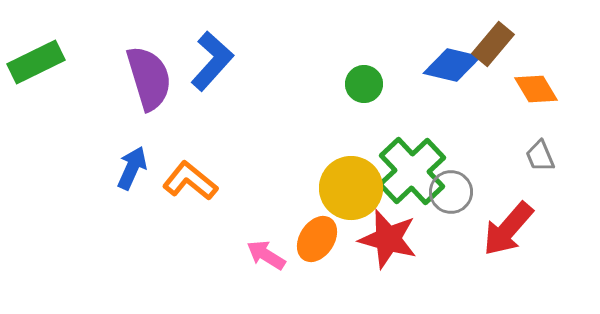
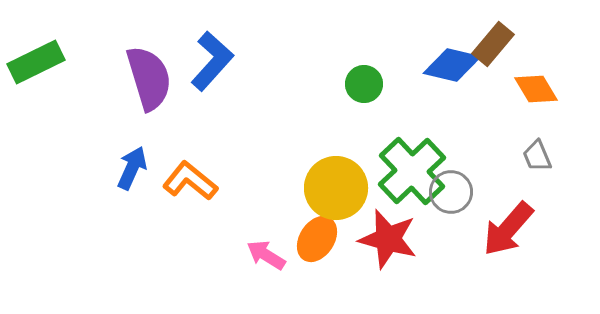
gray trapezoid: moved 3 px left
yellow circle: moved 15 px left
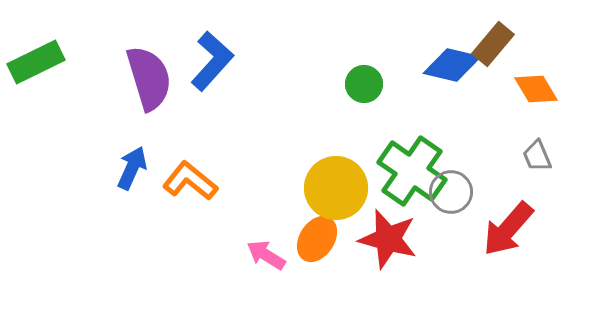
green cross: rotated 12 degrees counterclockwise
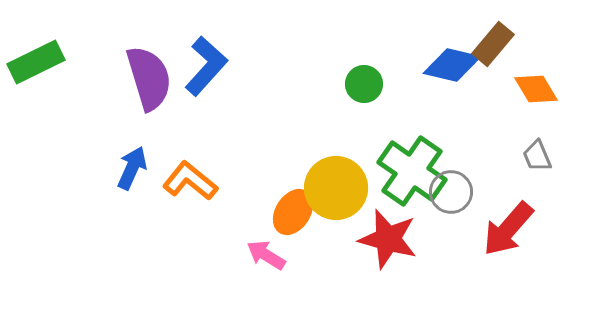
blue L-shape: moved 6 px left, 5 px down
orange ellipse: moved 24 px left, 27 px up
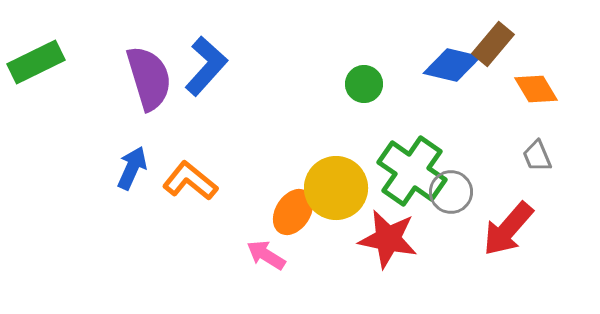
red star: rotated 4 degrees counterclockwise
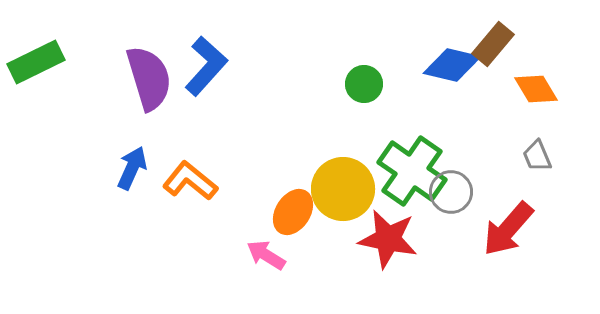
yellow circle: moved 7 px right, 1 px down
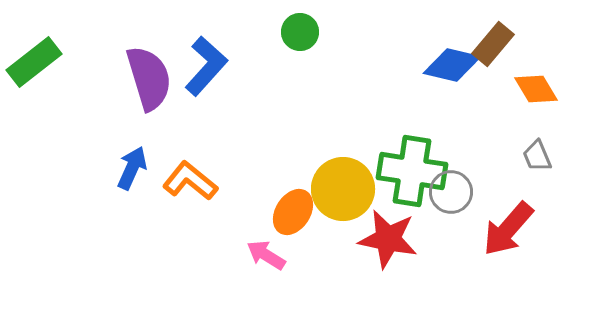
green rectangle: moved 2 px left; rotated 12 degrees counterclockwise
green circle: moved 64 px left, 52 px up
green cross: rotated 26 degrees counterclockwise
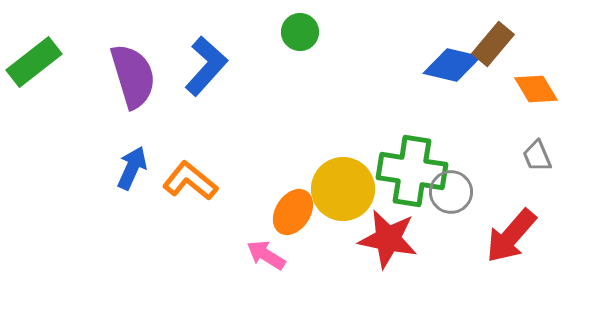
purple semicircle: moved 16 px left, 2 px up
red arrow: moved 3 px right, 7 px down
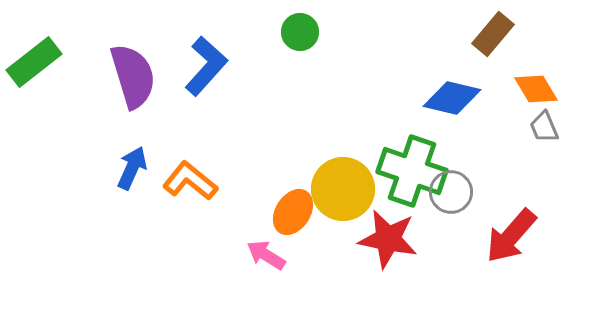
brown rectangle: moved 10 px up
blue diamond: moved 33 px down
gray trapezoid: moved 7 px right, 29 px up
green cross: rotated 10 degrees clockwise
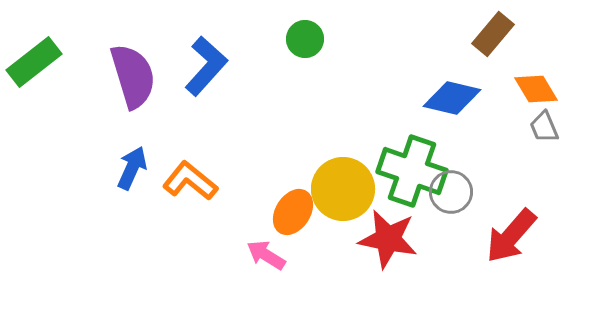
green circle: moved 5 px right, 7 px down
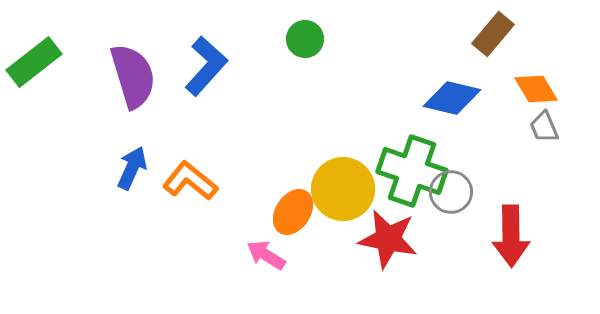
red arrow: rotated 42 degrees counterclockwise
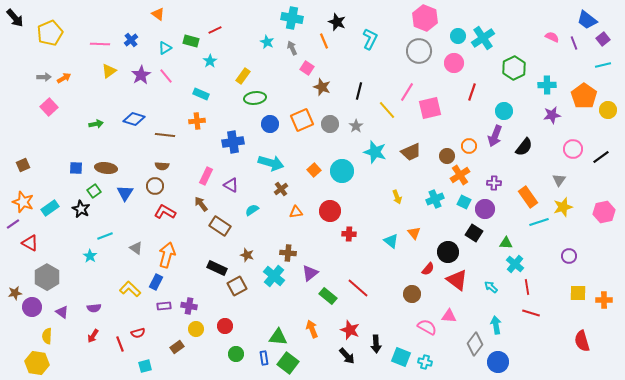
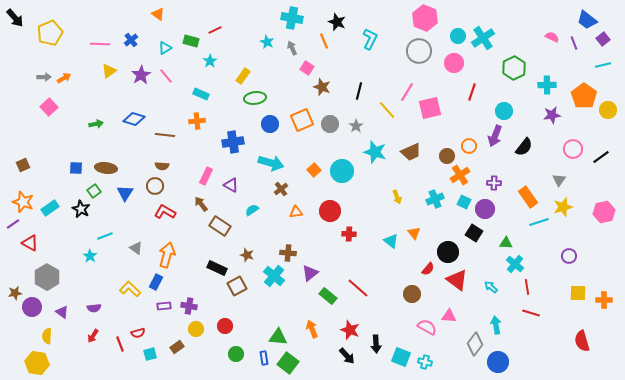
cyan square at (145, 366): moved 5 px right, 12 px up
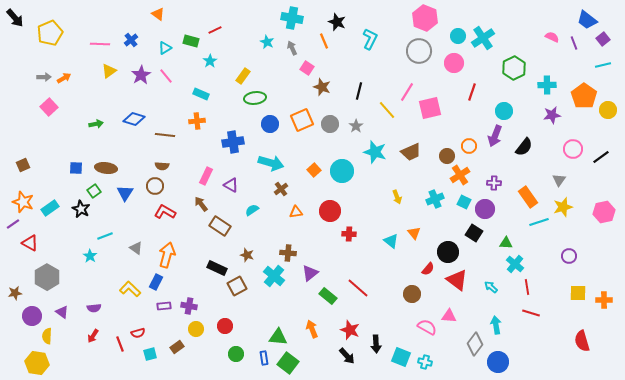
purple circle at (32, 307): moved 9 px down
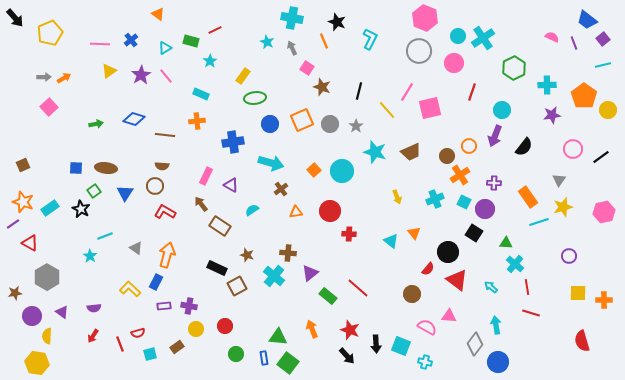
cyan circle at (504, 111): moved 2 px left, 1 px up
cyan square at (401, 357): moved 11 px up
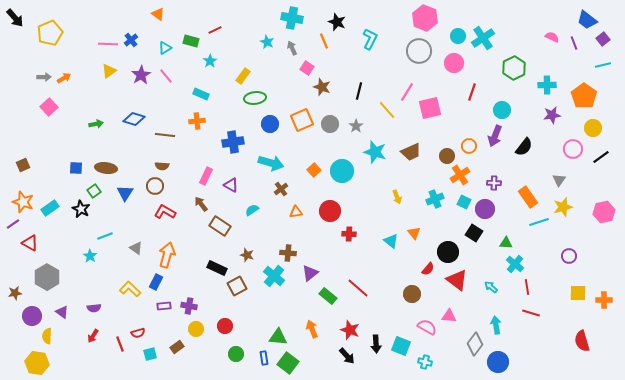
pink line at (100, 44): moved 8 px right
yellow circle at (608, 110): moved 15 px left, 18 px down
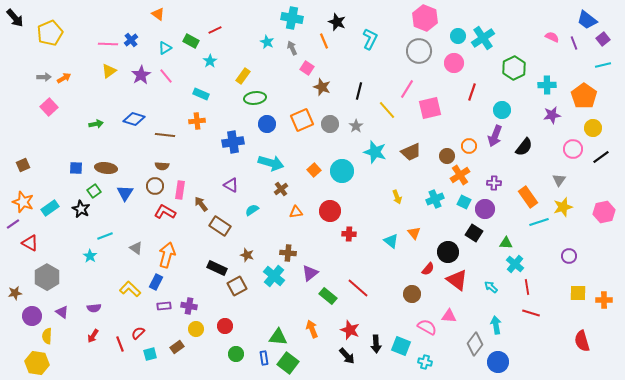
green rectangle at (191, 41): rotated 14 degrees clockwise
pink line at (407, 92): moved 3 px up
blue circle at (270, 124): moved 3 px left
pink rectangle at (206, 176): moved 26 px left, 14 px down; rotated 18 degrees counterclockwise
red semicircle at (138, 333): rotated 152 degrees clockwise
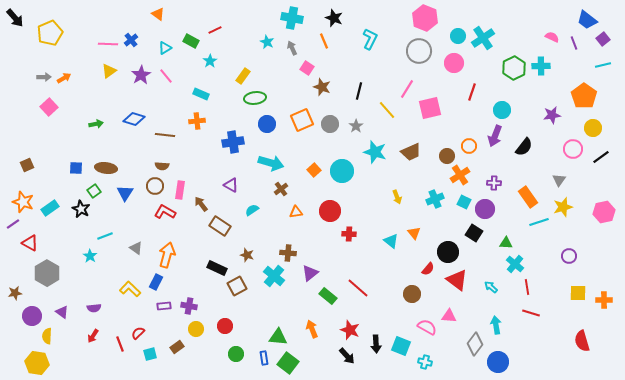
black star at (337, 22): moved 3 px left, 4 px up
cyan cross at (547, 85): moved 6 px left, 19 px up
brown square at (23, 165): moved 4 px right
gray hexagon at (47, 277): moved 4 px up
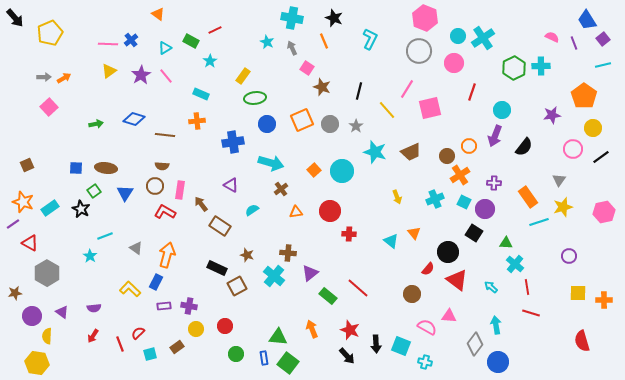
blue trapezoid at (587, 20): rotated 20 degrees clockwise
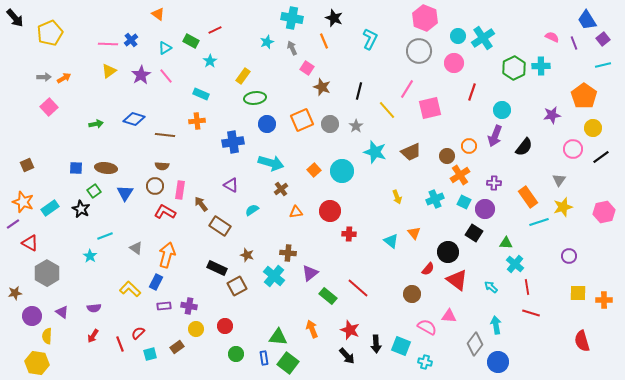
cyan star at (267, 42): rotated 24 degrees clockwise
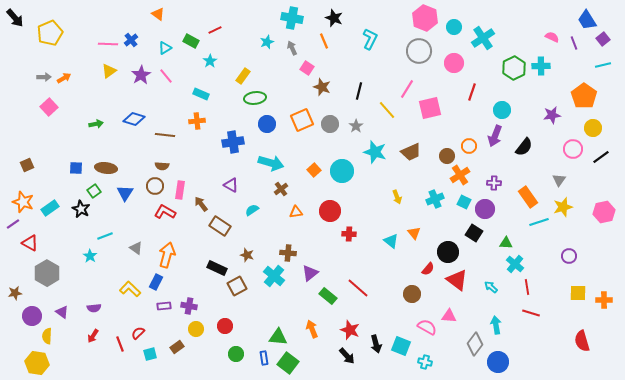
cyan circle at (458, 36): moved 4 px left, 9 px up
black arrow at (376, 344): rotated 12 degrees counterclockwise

▶ _Exercise task_:
Write out every line of text in the records above verbatim, leaving out the pictures.

▶ _Exercise output_:
gray trapezoid: moved 3 px left
yellow circle: moved 15 px left
green cross: rotated 12 degrees counterclockwise
blue L-shape: moved 6 px left, 5 px down
orange ellipse: moved 24 px left, 27 px up
red star: rotated 4 degrees counterclockwise
yellow circle: moved 7 px right, 1 px down
green rectangle: moved 2 px left; rotated 12 degrees counterclockwise
green circle: moved 64 px left, 52 px up
green cross: rotated 26 degrees counterclockwise
purple semicircle: moved 16 px left, 2 px up
red arrow: moved 3 px right, 7 px down
brown rectangle: moved 10 px up
blue diamond: moved 33 px down
gray trapezoid: moved 7 px right, 29 px up
green cross: rotated 10 degrees clockwise
green circle: moved 5 px right, 7 px down
red arrow: rotated 42 degrees counterclockwise
cyan square at (145, 366): moved 5 px right, 12 px up
purple circle at (32, 307): moved 9 px down
cyan circle at (504, 111): moved 2 px left, 1 px up
cyan square at (401, 357): moved 11 px up
pink line at (100, 44): moved 8 px right
yellow circle at (608, 110): moved 15 px left, 18 px down
green rectangle at (191, 41): rotated 14 degrees clockwise
pink line at (407, 92): moved 3 px up
blue circle at (270, 124): moved 3 px left
pink rectangle at (206, 176): moved 26 px left, 14 px down; rotated 18 degrees counterclockwise
red semicircle at (138, 333): rotated 152 degrees clockwise
black star at (337, 22): moved 3 px left, 4 px up
cyan cross at (547, 85): moved 6 px left, 19 px up
brown square at (23, 165): moved 4 px right
gray hexagon at (47, 277): moved 4 px up
blue trapezoid at (587, 20): rotated 20 degrees clockwise
cyan star at (267, 42): rotated 24 degrees clockwise
cyan circle at (458, 36): moved 4 px left, 9 px up
black arrow at (376, 344): rotated 12 degrees counterclockwise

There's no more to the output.